Start of Records provided

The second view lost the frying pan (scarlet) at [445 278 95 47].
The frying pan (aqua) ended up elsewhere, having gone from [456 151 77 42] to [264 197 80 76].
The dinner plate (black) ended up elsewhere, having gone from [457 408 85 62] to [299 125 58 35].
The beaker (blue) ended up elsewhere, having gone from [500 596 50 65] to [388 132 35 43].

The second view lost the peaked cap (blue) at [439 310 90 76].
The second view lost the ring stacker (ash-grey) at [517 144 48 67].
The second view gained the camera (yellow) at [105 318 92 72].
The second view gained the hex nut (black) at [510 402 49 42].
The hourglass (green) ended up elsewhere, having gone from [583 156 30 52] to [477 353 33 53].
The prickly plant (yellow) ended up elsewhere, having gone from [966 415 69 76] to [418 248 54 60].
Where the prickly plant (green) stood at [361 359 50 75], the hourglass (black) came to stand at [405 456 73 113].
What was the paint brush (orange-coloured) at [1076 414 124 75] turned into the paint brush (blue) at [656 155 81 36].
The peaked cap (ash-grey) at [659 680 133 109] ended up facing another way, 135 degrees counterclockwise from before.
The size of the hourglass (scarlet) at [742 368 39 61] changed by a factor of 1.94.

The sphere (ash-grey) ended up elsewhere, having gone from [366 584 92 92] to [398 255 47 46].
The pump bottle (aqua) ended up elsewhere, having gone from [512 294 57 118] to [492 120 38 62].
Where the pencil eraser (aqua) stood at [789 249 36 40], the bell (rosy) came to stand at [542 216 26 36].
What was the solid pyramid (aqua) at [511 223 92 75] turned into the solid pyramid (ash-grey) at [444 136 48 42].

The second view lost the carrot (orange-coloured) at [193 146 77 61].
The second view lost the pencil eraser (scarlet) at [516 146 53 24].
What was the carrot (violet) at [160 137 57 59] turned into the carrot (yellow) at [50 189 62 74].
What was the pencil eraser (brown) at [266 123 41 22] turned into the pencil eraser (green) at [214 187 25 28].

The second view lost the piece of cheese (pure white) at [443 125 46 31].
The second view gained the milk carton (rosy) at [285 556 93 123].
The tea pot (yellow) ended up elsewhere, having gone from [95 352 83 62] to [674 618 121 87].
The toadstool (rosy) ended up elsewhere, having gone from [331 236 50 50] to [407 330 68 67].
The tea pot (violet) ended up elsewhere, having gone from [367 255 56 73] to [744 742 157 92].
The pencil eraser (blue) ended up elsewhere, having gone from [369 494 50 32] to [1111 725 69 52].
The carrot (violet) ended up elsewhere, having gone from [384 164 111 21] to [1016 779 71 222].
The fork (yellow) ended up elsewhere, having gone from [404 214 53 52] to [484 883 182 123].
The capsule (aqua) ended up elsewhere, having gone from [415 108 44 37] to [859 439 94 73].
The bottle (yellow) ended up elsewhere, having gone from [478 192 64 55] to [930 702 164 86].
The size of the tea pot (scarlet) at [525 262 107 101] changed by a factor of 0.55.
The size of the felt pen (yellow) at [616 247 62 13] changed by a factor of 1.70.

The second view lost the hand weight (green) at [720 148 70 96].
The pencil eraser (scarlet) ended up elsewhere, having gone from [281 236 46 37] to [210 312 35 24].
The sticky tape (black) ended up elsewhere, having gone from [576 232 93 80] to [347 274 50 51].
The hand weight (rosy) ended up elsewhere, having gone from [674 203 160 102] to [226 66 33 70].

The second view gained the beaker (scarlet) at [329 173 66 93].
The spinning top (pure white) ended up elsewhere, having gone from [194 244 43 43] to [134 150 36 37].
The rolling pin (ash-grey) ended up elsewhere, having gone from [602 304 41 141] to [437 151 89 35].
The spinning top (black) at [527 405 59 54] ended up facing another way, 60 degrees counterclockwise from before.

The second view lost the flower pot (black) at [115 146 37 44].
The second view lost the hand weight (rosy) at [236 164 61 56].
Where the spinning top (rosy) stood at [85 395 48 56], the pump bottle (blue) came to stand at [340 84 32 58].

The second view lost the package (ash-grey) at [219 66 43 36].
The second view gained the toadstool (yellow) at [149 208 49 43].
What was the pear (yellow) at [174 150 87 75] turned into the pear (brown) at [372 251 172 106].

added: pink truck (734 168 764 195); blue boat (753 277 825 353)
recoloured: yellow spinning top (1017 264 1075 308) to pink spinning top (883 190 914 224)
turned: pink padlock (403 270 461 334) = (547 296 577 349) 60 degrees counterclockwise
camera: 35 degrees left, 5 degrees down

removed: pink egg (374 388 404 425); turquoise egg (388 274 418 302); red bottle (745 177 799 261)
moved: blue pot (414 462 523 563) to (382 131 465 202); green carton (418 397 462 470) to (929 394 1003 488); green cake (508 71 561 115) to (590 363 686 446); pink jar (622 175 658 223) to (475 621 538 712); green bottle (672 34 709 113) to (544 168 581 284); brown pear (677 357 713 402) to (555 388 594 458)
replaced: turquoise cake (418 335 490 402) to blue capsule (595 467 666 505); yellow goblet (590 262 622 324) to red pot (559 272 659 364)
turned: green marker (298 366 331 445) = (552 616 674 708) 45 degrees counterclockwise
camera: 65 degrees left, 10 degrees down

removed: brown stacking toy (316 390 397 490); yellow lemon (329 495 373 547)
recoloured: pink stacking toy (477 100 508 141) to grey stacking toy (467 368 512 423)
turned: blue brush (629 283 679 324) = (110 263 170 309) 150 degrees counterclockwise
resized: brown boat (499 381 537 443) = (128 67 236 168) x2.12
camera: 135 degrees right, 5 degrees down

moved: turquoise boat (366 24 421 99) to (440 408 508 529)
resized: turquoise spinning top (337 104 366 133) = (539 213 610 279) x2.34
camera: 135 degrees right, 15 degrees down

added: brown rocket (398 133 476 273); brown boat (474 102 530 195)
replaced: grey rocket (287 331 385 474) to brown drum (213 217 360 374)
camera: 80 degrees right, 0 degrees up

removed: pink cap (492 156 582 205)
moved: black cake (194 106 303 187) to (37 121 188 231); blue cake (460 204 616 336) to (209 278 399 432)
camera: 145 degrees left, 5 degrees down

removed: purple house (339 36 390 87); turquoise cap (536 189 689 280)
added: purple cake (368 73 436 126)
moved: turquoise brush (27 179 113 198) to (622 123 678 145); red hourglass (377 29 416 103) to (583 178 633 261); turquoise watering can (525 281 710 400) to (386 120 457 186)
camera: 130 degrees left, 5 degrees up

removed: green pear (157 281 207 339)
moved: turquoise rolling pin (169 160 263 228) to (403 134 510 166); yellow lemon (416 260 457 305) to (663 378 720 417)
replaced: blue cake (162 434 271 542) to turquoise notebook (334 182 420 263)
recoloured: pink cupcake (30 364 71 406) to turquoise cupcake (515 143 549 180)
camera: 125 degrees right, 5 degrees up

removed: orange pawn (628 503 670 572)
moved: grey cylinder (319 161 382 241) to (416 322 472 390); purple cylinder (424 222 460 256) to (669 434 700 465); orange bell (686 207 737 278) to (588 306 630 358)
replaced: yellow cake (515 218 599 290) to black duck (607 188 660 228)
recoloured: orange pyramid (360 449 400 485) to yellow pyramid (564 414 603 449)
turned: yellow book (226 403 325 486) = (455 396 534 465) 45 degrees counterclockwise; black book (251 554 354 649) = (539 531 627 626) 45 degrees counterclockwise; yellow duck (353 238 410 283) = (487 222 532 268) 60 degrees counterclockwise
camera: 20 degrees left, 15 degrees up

End of Records provided

Problem requirements:
Please print the records above exactly from their first line. End with the line containing "The hourglass (green)", and include it.

Response to the task:
The second view lost the frying pan (scarlet) at [445 278 95 47].
The frying pan (aqua) ended up elsewhere, having gone from [456 151 77 42] to [264 197 80 76].
The dinner plate (black) ended up elsewhere, having gone from [457 408 85 62] to [299 125 58 35].
The beaker (blue) ended up elsewhere, having gone from [500 596 50 65] to [388 132 35 43].

The second view lost the peaked cap (blue) at [439 310 90 76].
The second view lost the ring stacker (ash-grey) at [517 144 48 67].
The second view gained the camera (yellow) at [105 318 92 72].
The second view gained the hex nut (black) at [510 402 49 42].
The hourglass (green) ended up elsewhere, having gone from [583 156 30 52] to [477 353 33 53].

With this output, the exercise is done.